▶ _WHAT YOU ARE ASKED TO DO_
Every record below, from the first line to the last, is to be set down again exactly.

▶ _Stored data_

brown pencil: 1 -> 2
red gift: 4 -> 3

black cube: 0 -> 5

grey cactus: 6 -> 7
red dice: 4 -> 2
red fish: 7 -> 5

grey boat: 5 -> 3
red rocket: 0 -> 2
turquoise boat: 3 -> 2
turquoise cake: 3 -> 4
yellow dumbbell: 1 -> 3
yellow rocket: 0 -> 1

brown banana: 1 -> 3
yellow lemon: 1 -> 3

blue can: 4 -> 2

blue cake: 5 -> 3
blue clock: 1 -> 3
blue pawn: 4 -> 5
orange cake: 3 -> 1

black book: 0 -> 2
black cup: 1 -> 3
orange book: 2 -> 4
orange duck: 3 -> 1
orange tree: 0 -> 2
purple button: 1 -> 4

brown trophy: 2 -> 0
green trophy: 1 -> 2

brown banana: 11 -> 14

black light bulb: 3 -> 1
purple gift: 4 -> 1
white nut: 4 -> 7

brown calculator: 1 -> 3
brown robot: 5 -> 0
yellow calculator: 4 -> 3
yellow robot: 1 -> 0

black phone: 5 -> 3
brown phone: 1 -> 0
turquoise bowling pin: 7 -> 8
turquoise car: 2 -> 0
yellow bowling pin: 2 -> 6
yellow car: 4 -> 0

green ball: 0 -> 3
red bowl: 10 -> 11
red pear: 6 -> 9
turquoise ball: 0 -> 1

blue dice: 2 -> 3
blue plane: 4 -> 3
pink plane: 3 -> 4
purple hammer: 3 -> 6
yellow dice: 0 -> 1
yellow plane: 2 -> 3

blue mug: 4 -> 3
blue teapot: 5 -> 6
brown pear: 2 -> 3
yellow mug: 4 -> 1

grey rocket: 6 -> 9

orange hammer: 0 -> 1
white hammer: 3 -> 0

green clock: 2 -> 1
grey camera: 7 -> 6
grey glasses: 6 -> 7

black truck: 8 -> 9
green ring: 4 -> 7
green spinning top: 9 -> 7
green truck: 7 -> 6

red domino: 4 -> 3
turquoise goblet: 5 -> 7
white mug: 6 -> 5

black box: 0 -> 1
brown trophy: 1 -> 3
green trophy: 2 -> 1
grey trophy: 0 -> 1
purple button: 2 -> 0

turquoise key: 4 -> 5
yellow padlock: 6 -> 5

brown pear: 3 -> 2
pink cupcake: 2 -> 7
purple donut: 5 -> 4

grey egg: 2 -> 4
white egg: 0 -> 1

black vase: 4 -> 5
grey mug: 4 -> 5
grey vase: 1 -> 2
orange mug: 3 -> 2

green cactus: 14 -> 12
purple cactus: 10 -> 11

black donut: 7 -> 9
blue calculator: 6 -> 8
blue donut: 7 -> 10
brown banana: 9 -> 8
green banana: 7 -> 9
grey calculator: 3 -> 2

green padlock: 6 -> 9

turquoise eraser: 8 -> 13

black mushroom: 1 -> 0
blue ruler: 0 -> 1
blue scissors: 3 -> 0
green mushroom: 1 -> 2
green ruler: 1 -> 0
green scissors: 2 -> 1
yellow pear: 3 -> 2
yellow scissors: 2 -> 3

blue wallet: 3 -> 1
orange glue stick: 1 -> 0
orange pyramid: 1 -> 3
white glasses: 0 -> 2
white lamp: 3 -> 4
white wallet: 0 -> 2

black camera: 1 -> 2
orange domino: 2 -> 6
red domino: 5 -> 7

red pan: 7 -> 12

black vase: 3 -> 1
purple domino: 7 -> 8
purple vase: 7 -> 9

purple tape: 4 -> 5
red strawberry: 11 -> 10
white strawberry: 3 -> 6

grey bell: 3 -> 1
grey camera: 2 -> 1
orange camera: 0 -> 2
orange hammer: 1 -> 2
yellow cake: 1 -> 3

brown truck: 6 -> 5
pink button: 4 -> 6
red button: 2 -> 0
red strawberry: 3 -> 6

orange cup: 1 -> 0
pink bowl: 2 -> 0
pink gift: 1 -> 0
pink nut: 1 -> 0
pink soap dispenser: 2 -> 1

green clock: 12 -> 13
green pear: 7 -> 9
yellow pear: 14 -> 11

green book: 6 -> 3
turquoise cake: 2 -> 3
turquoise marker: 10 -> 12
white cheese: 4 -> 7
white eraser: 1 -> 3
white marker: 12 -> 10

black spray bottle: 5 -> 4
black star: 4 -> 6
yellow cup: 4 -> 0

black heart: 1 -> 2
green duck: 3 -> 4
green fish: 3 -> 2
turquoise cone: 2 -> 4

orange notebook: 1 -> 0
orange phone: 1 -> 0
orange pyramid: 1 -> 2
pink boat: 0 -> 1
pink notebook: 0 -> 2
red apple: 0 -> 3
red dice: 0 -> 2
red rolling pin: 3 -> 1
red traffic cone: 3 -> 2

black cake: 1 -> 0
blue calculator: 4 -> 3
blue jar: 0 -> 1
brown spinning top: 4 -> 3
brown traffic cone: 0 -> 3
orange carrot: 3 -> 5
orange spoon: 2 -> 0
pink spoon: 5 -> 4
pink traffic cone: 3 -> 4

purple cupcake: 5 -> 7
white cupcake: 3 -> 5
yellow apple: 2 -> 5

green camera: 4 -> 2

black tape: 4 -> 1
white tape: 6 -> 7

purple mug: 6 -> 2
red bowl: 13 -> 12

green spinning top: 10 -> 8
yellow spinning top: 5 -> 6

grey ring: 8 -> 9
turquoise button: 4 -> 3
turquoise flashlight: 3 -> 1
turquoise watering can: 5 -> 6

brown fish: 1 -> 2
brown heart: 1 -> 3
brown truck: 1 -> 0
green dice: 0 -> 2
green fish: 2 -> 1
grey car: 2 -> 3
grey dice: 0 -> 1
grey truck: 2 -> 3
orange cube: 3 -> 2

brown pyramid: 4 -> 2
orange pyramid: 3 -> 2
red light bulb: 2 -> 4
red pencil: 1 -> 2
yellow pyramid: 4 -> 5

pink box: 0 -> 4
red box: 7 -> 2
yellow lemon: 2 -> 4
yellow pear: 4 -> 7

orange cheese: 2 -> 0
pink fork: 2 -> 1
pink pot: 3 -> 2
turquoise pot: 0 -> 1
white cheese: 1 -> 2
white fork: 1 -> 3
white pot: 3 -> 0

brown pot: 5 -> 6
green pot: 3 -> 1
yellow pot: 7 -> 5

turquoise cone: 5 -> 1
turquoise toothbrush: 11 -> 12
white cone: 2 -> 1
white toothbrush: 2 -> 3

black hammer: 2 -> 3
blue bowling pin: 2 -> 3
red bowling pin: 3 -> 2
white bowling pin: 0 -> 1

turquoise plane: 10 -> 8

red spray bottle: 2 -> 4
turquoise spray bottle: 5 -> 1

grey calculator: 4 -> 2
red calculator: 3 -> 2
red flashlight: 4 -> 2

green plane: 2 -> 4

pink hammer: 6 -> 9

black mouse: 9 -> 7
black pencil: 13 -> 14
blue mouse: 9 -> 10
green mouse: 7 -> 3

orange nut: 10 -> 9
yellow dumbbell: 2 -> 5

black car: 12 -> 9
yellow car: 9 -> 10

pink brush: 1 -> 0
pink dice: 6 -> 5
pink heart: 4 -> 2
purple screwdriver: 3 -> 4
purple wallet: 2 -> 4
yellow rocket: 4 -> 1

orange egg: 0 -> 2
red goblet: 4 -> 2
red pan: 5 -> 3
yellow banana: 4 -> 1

▶ _SOLUTION TO THIS TASK_
brown pencil: 1 -> 2
red gift: 4 -> 3

black cube: 0 -> 5

grey cactus: 6 -> 7
red dice: 4 -> 2
red fish: 7 -> 5

grey boat: 5 -> 3
red rocket: 0 -> 2
turquoise boat: 3 -> 2
turquoise cake: 3 -> 4
yellow dumbbell: 1 -> 3
yellow rocket: 0 -> 1

brown banana: 1 -> 3
yellow lemon: 1 -> 3

blue can: 4 -> 2

blue cake: 5 -> 3
blue clock: 1 -> 3
blue pawn: 4 -> 5
orange cake: 3 -> 1

black book: 0 -> 2
black cup: 1 -> 3
orange book: 2 -> 4
orange duck: 3 -> 1
orange tree: 0 -> 2
purple button: 1 -> 4

brown trophy: 2 -> 0
green trophy: 1 -> 2

brown banana: 11 -> 14

black light bulb: 3 -> 1
purple gift: 4 -> 1
white nut: 4 -> 7

brown calculator: 1 -> 3
brown robot: 5 -> 0
yellow calculator: 4 -> 3
yellow robot: 1 -> 0

black phone: 5 -> 3
brown phone: 1 -> 0
turquoise bowling pin: 7 -> 8
turquoise car: 2 -> 0
yellow bowling pin: 2 -> 6
yellow car: 4 -> 0

green ball: 0 -> 3
red bowl: 10 -> 11
red pear: 6 -> 9
turquoise ball: 0 -> 1

blue dice: 2 -> 3
blue plane: 4 -> 3
pink plane: 3 -> 4
purple hammer: 3 -> 6
yellow dice: 0 -> 1
yellow plane: 2 -> 3

blue mug: 4 -> 3
blue teapot: 5 -> 6
brown pear: 2 -> 3
yellow mug: 4 -> 1

grey rocket: 6 -> 9

orange hammer: 0 -> 1
white hammer: 3 -> 0

green clock: 2 -> 1
grey camera: 7 -> 6
grey glasses: 6 -> 7

black truck: 8 -> 9
green ring: 4 -> 7
green spinning top: 9 -> 7
green truck: 7 -> 6

red domino: 4 -> 3
turquoise goblet: 5 -> 7
white mug: 6 -> 5

black box: 0 -> 1
brown trophy: 1 -> 3
green trophy: 2 -> 1
grey trophy: 0 -> 1
purple button: 2 -> 0

turquoise key: 4 -> 5
yellow padlock: 6 -> 5

brown pear: 3 -> 2
pink cupcake: 2 -> 7
purple donut: 5 -> 4

grey egg: 2 -> 4
white egg: 0 -> 1

black vase: 4 -> 5
grey mug: 4 -> 5
grey vase: 1 -> 2
orange mug: 3 -> 2

green cactus: 14 -> 12
purple cactus: 10 -> 11

black donut: 7 -> 9
blue calculator: 6 -> 8
blue donut: 7 -> 10
brown banana: 9 -> 8
green banana: 7 -> 9
grey calculator: 3 -> 2

green padlock: 6 -> 9

turquoise eraser: 8 -> 13

black mushroom: 1 -> 0
blue ruler: 0 -> 1
blue scissors: 3 -> 0
green mushroom: 1 -> 2
green ruler: 1 -> 0
green scissors: 2 -> 1
yellow pear: 3 -> 2
yellow scissors: 2 -> 3

blue wallet: 3 -> 1
orange glue stick: 1 -> 0
orange pyramid: 1 -> 3
white glasses: 0 -> 2
white lamp: 3 -> 4
white wallet: 0 -> 2

black camera: 1 -> 2
orange domino: 2 -> 6
red domino: 5 -> 7

red pan: 7 -> 12

black vase: 3 -> 1
purple domino: 7 -> 8
purple vase: 7 -> 9

purple tape: 4 -> 5
red strawberry: 11 -> 10
white strawberry: 3 -> 6

grey bell: 3 -> 1
grey camera: 2 -> 1
orange camera: 0 -> 2
orange hammer: 1 -> 2
yellow cake: 1 -> 3

brown truck: 6 -> 5
pink button: 4 -> 6
red button: 2 -> 0
red strawberry: 3 -> 6

orange cup: 1 -> 0
pink bowl: 2 -> 0
pink gift: 1 -> 0
pink nut: 1 -> 0
pink soap dispenser: 2 -> 1

green clock: 12 -> 13
green pear: 7 -> 9
yellow pear: 14 -> 11

green book: 6 -> 3
turquoise cake: 2 -> 3
turquoise marker: 10 -> 12
white cheese: 4 -> 7
white eraser: 1 -> 3
white marker: 12 -> 10

black spray bottle: 5 -> 4
black star: 4 -> 6
yellow cup: 4 -> 0

black heart: 1 -> 2
green duck: 3 -> 4
green fish: 3 -> 2
turquoise cone: 2 -> 4

orange notebook: 1 -> 0
orange phone: 1 -> 0
orange pyramid: 1 -> 2
pink boat: 0 -> 1
pink notebook: 0 -> 2
red apple: 0 -> 3
red dice: 0 -> 2
red rolling pin: 3 -> 1
red traffic cone: 3 -> 2

black cake: 1 -> 0
blue calculator: 4 -> 3
blue jar: 0 -> 1
brown spinning top: 4 -> 3
brown traffic cone: 0 -> 3
orange carrot: 3 -> 5
orange spoon: 2 -> 0
pink spoon: 5 -> 4
pink traffic cone: 3 -> 4

purple cupcake: 5 -> 7
white cupcake: 3 -> 5
yellow apple: 2 -> 5

green camera: 4 -> 2

black tape: 4 -> 1
white tape: 6 -> 7

purple mug: 6 -> 2
red bowl: 13 -> 12

green spinning top: 10 -> 8
yellow spinning top: 5 -> 6

grey ring: 8 -> 9
turquoise button: 4 -> 3
turquoise flashlight: 3 -> 1
turquoise watering can: 5 -> 6

brown fish: 1 -> 2
brown heart: 1 -> 3
brown truck: 1 -> 0
green dice: 0 -> 2
green fish: 2 -> 1
grey car: 2 -> 3
grey dice: 0 -> 1
grey truck: 2 -> 3
orange cube: 3 -> 2

brown pyramid: 4 -> 2
orange pyramid: 3 -> 2
red light bulb: 2 -> 4
red pencil: 1 -> 2
yellow pyramid: 4 -> 5

pink box: 0 -> 4
red box: 7 -> 2
yellow lemon: 2 -> 4
yellow pear: 4 -> 7

orange cheese: 2 -> 0
pink fork: 2 -> 1
pink pot: 3 -> 2
turquoise pot: 0 -> 1
white cheese: 1 -> 2
white fork: 1 -> 3
white pot: 3 -> 0

brown pot: 5 -> 6
green pot: 3 -> 1
yellow pot: 7 -> 5

turquoise cone: 5 -> 1
turquoise toothbrush: 11 -> 12
white cone: 2 -> 1
white toothbrush: 2 -> 3

black hammer: 2 -> 3
blue bowling pin: 2 -> 3
red bowling pin: 3 -> 2
white bowling pin: 0 -> 1

turquoise plane: 10 -> 8

red spray bottle: 2 -> 4
turquoise spray bottle: 5 -> 1

grey calculator: 4 -> 2
red calculator: 3 -> 2
red flashlight: 4 -> 2

green plane: 2 -> 4

pink hammer: 6 -> 9

black mouse: 9 -> 7
black pencil: 13 -> 14
blue mouse: 9 -> 10
green mouse: 7 -> 3

orange nut: 10 -> 9
yellow dumbbell: 2 -> 5

black car: 12 -> 9
yellow car: 9 -> 10

pink brush: 1 -> 0
pink dice: 6 -> 5
pink heart: 4 -> 2
purple screwdriver: 3 -> 4
purple wallet: 2 -> 4
yellow rocket: 4 -> 1

orange egg: 0 -> 2
red goblet: 4 -> 2
red pan: 5 -> 3
yellow banana: 4 -> 1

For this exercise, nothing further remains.